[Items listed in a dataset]
•••••

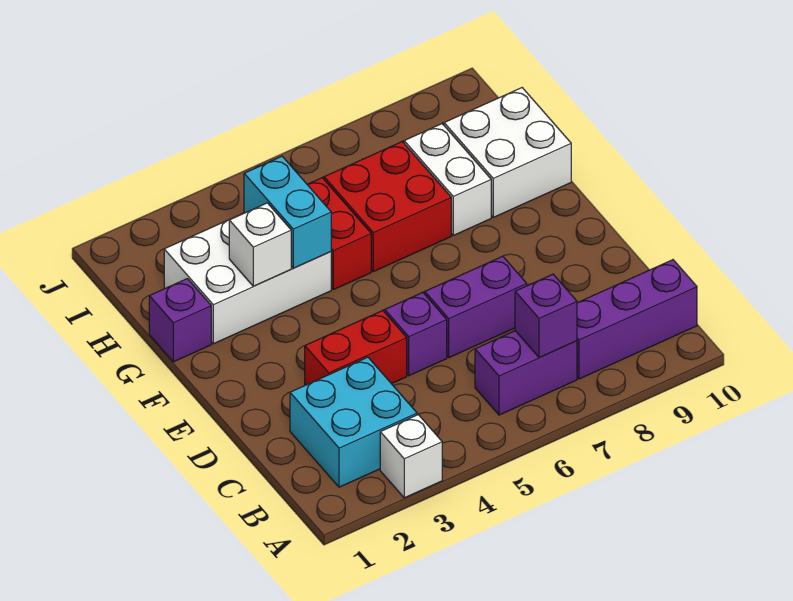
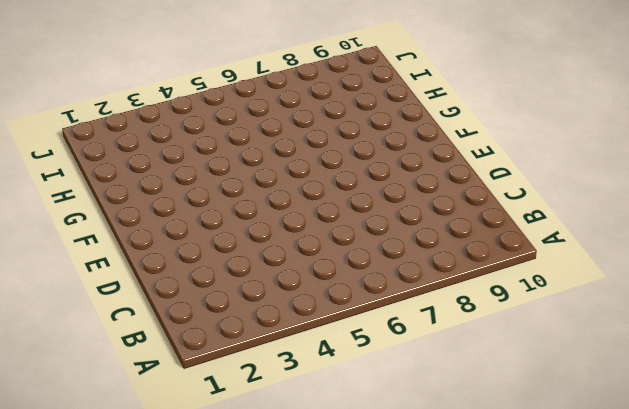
none -> white brick A3 level 1
none -> cyan brick B2:C3 level 1
none -> purple brick B6:B7 level 1

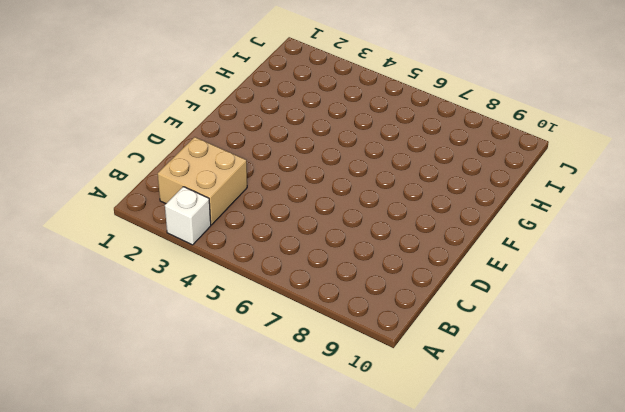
tan brick B2:C3 level 1 -> cyan brick B2:C3 level 1
none -> purple brick B6:B7 level 1
none -> purple brick B8:B10 level 1
none -> red brick D3:D4 level 1

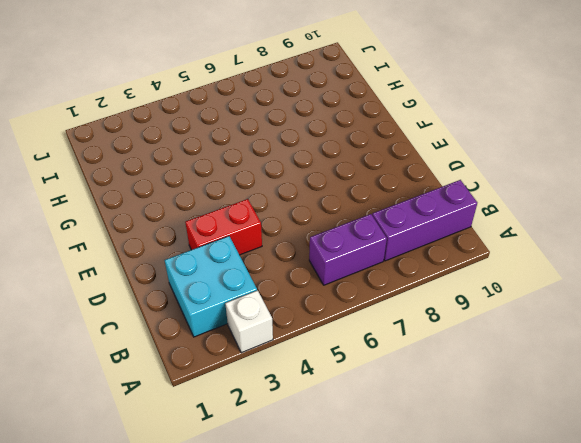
none -> purple brick D5 level 1
none -> purple brick D6:D7 level 1
none -> purple brick G1 level 1

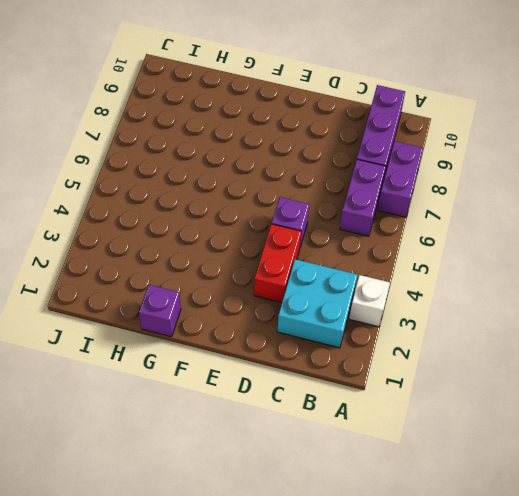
purple brick A7:A8 level 1 -> purple brick D6:D7 level 1
none -> white brick G2:H4 level 1
none -> red brick G5:H5 level 1
none -> red brick G6:H7 level 1

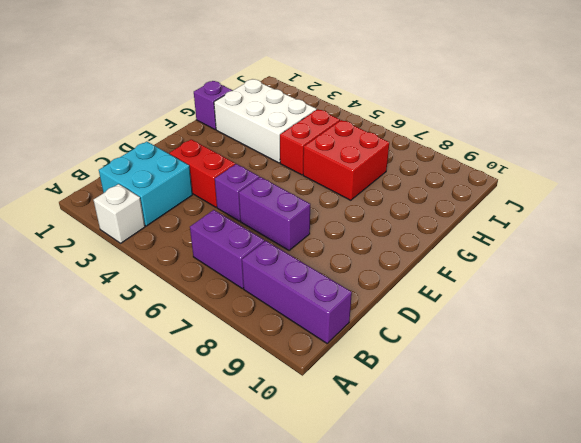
none -> white brick G8:H8 level 1
none -> white brick G9:H10 level 1
none -> purple brick B7 level 2

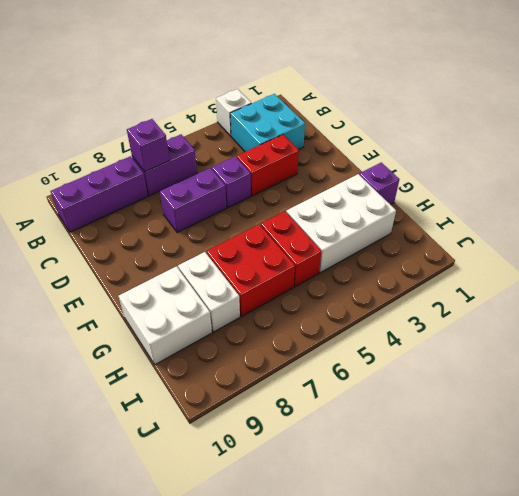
none -> white brick G3 level 2
none -> cyan brick G4:H4 level 2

•••••

Above are the records. Copy every line in them holding "purple".

none -> purple brick B6:B7 level 1
none -> purple brick B6:B7 level 1
none -> purple brick B8:B10 level 1
none -> purple brick D5 level 1
none -> purple brick D6:D7 level 1
none -> purple brick G1 level 1
purple brick A7:A8 level 1 -> purple brick D6:D7 level 1
none -> purple brick B7 level 2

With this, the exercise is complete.